- **Task**: Give the records again exactly, but drop the pictures.

(Records from a dataset)
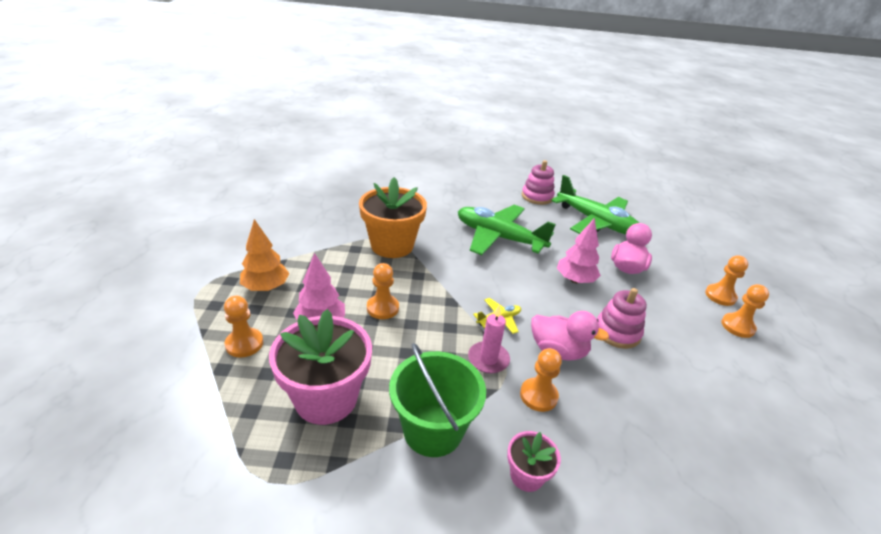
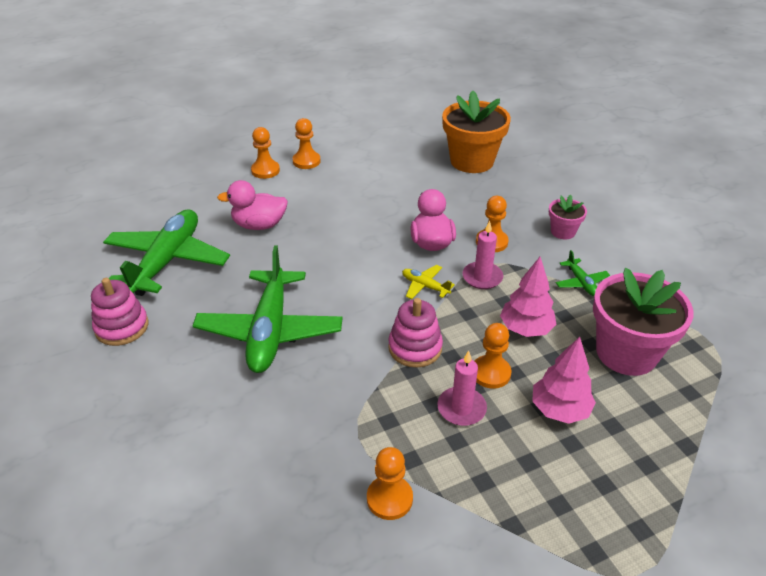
camera: 115 degrees left, 5 degrees up
(244, 344) = (648, 452): orange pawn -> orange pawn (389, 499)
(266, 287) = (565, 501): orange tree -> none
(368, 281) = (461, 408): none -> pink candle
(392, 245) = (371, 424): orange flower pot -> orange flower pot (472, 161)
(433, 430) = (581, 282): green bucket -> green plane
(575, 280) = (313, 253): pink tree -> pink tree (525, 329)
(617, 332) = (374, 217): pink stacking toy -> pink stacking toy (415, 348)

- **Reply**:
camera: 115 degrees left, 5 degrees up
(244, 344) = (648, 452): orange pawn -> orange pawn (389, 499)
(266, 287) = (565, 501): orange tree -> none
(368, 281) = (461, 408): none -> pink candle
(392, 245) = (371, 424): orange flower pot -> orange flower pot (472, 161)
(433, 430) = (581, 282): green bucket -> green plane
(575, 280) = (313, 253): pink tree -> pink tree (525, 329)
(617, 332) = (374, 217): pink stacking toy -> pink stacking toy (415, 348)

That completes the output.